▶ **TASK INSTRUCTIONS**
Write out every entry again exactly as it stands.
____________________
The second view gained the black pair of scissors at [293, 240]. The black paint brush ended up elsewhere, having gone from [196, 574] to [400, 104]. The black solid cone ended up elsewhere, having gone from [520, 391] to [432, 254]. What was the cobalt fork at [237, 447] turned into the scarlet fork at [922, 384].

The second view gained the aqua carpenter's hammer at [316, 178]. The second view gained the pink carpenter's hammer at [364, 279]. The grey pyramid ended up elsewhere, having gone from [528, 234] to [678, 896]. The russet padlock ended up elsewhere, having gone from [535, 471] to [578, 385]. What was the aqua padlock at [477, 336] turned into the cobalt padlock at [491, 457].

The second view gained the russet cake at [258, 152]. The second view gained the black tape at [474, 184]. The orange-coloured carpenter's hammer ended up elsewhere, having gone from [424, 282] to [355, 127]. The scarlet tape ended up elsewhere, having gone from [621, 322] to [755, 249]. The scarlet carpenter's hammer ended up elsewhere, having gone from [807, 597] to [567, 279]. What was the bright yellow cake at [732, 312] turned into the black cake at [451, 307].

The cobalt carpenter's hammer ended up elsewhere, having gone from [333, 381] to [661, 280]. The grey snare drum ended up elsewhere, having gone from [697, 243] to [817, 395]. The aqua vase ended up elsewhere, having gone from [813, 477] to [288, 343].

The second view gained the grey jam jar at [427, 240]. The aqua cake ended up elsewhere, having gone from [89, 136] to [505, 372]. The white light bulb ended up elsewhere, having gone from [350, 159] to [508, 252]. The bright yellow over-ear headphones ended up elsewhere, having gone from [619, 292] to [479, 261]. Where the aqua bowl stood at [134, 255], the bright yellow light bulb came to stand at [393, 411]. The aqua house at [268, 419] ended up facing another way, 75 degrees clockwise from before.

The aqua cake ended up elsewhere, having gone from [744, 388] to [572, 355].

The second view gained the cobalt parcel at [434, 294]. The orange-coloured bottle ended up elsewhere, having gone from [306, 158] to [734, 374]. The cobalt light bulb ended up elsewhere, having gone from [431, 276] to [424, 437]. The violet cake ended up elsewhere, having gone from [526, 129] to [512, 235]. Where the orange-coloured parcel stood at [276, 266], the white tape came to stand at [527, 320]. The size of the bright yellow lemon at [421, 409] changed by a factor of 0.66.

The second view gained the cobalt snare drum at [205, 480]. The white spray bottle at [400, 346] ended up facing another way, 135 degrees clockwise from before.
____________________
▶ **YOUR RESPONSE**
The second view gained the black pair of scissors at [293, 240]. The black paint brush ended up elsewhere, having gone from [196, 574] to [400, 104]. The black solid cone ended up elsewhere, having gone from [520, 391] to [432, 254]. What was the cobalt fork at [237, 447] turned into the scarlet fork at [922, 384].

The second view gained the aqua carpenter's hammer at [316, 178]. The second view gained the pink carpenter's hammer at [364, 279]. The grey pyramid ended up elsewhere, having gone from [528, 234] to [678, 896]. The russet padlock ended up elsewhere, having gone from [535, 471] to [578, 385]. What was the aqua padlock at [477, 336] turned into the cobalt padlock at [491, 457].

The second view gained the russet cake at [258, 152]. The second view gained the black tape at [474, 184]. The orange-coloured carpenter's hammer ended up elsewhere, having gone from [424, 282] to [355, 127]. The scarlet tape ended up elsewhere, having gone from [621, 322] to [755, 249]. The scarlet carpenter's hammer ended up elsewhere, having gone from [807, 597] to [567, 279]. What was the bright yellow cake at [732, 312] turned into the black cake at [451, 307].

The cobalt carpenter's hammer ended up elsewhere, having gone from [333, 381] to [661, 280]. The grey snare drum ended up elsewhere, having gone from [697, 243] to [817, 395]. The aqua vase ended up elsewhere, having gone from [813, 477] to [288, 343].

The second view gained the grey jam jar at [427, 240]. The aqua cake ended up elsewhere, having gone from [89, 136] to [505, 372]. The white light bulb ended up elsewhere, having gone from [350, 159] to [508, 252]. The bright yellow over-ear headphones ended up elsewhere, having gone from [619, 292] to [479, 261]. Where the aqua bowl stood at [134, 255], the bright yellow light bulb came to stand at [393, 411]. The aqua house at [268, 419] ended up facing another way, 75 degrees clockwise from before.

The aqua cake ended up elsewhere, having gone from [744, 388] to [572, 355].

The second view gained the cobalt parcel at [434, 294]. The orange-coloured bottle ended up elsewhere, having gone from [306, 158] to [734, 374]. The cobalt light bulb ended up elsewhere, having gone from [431, 276] to [424, 437]. The violet cake ended up elsewhere, having gone from [526, 129] to [512, 235]. Where the orange-coloured parcel stood at [276, 266], the white tape came to stand at [527, 320]. The size of the bright yellow lemon at [421, 409] changed by a factor of 0.66.

The second view gained the cobalt snare drum at [205, 480]. The white spray bottle at [400, 346] ended up facing another way, 135 degrees clockwise from before.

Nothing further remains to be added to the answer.